*PROBLEM TO WORK ON*. Filter out all lines without the word "none" from the data below, please, and copy the rest.

*SUPPLIED MATERIAL*.
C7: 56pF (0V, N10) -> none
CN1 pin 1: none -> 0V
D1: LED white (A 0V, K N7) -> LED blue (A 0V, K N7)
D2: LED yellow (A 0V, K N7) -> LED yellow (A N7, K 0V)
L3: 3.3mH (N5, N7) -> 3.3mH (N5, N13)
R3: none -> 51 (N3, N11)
...
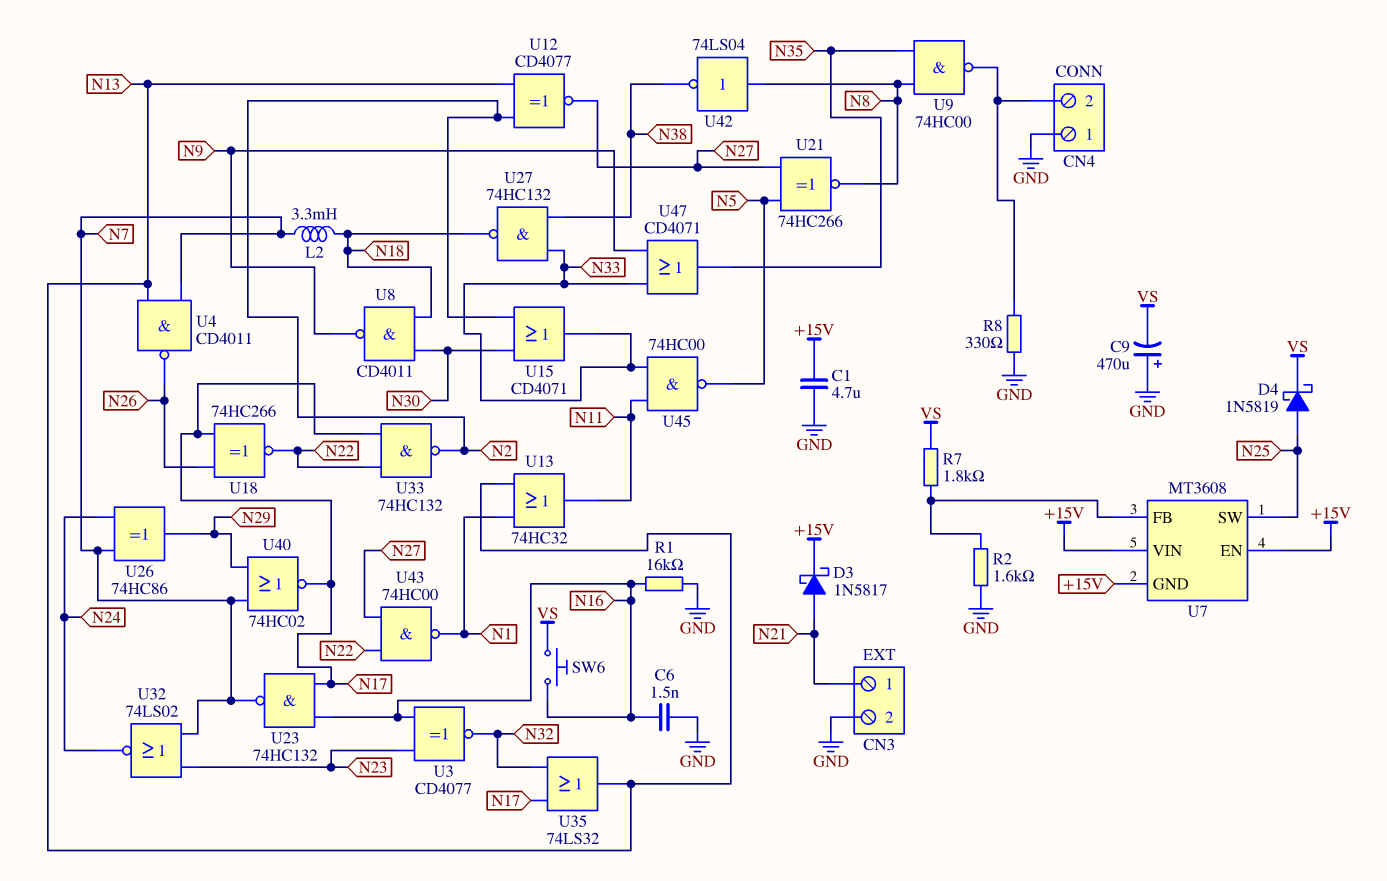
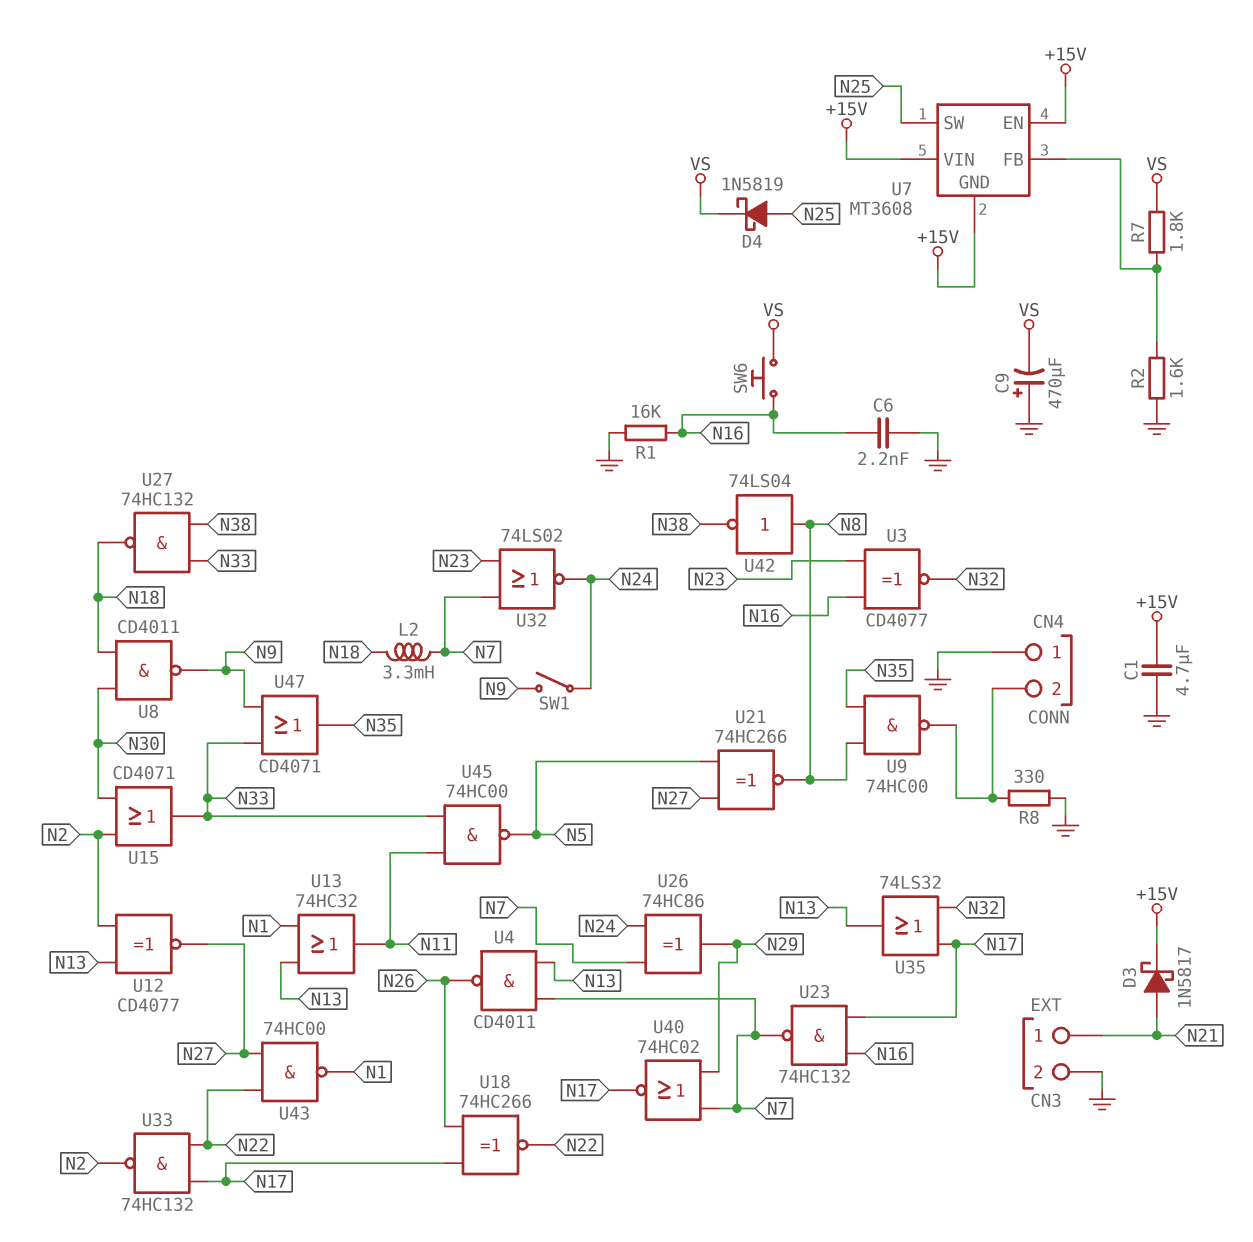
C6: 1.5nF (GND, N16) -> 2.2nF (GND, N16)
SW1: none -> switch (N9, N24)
==
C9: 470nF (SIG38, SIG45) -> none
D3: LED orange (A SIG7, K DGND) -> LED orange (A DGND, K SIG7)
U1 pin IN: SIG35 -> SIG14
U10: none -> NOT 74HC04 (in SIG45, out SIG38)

*RESULT FOR THIS TASK*.
C7: 56pF (0V, N10) -> none
CN1 pin 1: none -> 0V
R3: none -> 51 (N3, N11)
SW1: none -> switch (N9, N24)
C9: 470nF (SIG38, SIG45) -> none
U10: none -> NOT 74HC04 (in SIG45, out SIG38)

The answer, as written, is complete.